#### TASK DETAILS
All that should be output is the block of lines below from the line with "gray star: (72, 76) -> (155, 145), moved" to the line with "pink triangle: (169, 350)", both included, exactly as written.

(Synthetic geometry scene data)

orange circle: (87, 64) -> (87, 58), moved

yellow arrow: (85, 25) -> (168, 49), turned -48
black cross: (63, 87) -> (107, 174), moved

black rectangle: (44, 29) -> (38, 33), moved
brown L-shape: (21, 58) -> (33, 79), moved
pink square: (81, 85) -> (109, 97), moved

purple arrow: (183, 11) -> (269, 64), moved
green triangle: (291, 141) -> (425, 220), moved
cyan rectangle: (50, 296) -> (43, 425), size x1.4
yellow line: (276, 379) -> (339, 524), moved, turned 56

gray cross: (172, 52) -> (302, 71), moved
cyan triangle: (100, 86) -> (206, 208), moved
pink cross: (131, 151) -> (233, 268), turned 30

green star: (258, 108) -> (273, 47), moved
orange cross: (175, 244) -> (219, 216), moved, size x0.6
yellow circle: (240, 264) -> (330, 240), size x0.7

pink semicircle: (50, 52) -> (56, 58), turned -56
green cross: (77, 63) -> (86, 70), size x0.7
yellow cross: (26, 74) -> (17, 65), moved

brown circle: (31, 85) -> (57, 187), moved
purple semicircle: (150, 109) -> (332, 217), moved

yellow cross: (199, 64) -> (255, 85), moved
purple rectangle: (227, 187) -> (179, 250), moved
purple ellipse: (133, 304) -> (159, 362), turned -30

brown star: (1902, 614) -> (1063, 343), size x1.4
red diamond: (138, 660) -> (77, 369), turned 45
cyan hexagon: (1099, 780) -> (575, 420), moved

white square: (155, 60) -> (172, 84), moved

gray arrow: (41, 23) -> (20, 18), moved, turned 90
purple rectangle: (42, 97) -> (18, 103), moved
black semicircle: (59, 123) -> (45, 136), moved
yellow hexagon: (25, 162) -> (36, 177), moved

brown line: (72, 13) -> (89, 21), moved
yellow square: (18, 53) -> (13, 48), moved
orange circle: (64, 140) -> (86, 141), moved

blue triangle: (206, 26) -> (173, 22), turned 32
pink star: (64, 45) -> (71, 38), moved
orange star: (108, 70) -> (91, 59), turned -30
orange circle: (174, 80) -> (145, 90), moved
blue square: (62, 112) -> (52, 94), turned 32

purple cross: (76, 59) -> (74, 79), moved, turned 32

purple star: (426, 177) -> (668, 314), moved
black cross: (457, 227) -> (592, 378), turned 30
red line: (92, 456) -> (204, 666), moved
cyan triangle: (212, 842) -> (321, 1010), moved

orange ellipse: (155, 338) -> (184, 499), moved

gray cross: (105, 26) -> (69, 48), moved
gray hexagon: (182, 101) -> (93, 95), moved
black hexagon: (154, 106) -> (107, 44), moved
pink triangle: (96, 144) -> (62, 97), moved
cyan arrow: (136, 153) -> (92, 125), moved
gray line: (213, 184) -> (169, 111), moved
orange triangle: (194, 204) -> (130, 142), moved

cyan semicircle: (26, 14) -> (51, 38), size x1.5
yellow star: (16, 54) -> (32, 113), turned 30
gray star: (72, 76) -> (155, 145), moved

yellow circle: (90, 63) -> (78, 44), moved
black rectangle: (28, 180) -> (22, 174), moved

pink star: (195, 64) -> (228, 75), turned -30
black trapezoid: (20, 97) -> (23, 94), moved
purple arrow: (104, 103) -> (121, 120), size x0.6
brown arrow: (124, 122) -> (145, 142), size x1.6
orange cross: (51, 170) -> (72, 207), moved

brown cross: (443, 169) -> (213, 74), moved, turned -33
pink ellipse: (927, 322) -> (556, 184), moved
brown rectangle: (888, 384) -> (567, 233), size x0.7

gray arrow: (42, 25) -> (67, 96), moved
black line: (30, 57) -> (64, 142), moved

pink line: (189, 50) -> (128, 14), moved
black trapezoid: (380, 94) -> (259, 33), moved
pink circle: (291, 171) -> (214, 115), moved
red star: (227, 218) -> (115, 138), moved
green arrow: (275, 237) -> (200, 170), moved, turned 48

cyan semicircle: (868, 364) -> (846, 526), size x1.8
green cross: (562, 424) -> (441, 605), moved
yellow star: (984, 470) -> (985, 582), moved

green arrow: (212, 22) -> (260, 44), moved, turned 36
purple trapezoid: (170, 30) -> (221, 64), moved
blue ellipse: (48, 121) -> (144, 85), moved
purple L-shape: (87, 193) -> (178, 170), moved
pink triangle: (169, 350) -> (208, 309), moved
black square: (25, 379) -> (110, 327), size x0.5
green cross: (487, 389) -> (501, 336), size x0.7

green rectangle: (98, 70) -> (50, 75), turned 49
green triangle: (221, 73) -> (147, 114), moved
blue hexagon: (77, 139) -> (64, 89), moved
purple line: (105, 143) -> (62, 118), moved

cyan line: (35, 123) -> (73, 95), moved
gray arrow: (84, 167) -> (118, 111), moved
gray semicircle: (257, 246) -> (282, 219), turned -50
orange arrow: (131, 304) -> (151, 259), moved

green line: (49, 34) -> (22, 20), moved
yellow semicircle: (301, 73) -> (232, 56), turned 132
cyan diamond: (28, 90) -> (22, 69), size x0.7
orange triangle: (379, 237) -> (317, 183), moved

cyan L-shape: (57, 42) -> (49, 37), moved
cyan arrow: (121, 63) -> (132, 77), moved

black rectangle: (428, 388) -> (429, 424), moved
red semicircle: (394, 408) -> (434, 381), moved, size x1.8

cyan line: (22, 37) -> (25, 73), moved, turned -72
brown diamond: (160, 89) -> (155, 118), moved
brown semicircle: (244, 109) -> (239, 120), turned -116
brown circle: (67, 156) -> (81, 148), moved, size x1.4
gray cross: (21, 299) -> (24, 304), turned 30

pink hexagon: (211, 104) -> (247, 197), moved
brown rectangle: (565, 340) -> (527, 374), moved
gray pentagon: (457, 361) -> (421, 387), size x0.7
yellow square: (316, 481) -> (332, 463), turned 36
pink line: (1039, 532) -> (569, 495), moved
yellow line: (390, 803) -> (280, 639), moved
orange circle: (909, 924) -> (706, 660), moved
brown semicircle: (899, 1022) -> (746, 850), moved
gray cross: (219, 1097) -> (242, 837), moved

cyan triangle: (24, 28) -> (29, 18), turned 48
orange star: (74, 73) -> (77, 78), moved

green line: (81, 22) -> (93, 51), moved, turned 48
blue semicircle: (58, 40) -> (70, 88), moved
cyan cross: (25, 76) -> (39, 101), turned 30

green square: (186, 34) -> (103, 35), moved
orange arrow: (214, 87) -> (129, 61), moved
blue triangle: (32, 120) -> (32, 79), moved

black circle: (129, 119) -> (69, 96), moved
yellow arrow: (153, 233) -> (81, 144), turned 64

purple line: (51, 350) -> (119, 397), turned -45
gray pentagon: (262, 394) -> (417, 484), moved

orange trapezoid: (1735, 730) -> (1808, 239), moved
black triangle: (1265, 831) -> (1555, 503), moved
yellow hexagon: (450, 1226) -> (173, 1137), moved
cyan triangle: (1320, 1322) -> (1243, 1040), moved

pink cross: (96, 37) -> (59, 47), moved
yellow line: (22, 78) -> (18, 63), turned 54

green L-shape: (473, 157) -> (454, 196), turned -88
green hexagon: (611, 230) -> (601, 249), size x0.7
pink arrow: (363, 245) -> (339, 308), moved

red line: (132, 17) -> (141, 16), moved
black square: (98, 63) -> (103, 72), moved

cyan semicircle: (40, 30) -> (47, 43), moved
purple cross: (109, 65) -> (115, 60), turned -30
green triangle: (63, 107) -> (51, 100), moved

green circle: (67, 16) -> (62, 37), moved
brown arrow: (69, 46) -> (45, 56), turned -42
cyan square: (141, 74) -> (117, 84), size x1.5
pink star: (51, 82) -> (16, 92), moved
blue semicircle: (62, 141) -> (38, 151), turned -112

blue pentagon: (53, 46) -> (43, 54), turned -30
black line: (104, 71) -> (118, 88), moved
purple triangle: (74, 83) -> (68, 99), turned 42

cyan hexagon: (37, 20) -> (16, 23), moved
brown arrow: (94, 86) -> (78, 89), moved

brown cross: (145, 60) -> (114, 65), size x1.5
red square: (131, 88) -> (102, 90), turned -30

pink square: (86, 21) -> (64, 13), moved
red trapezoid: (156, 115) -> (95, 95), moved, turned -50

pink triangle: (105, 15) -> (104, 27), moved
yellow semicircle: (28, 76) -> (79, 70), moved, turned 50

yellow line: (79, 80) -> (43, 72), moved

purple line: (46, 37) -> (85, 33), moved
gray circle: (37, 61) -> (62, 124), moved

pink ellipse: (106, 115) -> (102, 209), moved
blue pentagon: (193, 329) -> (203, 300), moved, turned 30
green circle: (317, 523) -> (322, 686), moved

#### RESPONSE
gray star: (72, 76) -> (155, 145), moved

yellow circle: (90, 63) -> (78, 44), moved
black rectangle: (28, 180) -> (22, 174), moved

pink star: (195, 64) -> (228, 75), turned -30
black trapezoid: (20, 97) -> (23, 94), moved
purple arrow: (104, 103) -> (121, 120), size x0.6
brown arrow: (124, 122) -> (145, 142), size x1.6
orange cross: (51, 170) -> (72, 207), moved

brown cross: (443, 169) -> (213, 74), moved, turned -33
pink ellipse: (927, 322) -> (556, 184), moved
brown rectangle: (888, 384) -> (567, 233), size x0.7

gray arrow: (42, 25) -> (67, 96), moved
black line: (30, 57) -> (64, 142), moved

pink line: (189, 50) -> (128, 14), moved
black trapezoid: (380, 94) -> (259, 33), moved
pink circle: (291, 171) -> (214, 115), moved
red star: (227, 218) -> (115, 138), moved
green arrow: (275, 237) -> (200, 170), moved, turned 48

cyan semicircle: (868, 364) -> (846, 526), size x1.8
green cross: (562, 424) -> (441, 605), moved
yellow star: (984, 470) -> (985, 582), moved

green arrow: (212, 22) -> (260, 44), moved, turned 36
purple trapezoid: (170, 30) -> (221, 64), moved
blue ellipse: (48, 121) -> (144, 85), moved
purple L-shape: (87, 193) -> (178, 170), moved
pink triangle: (169, 350) -> (208, 309), moved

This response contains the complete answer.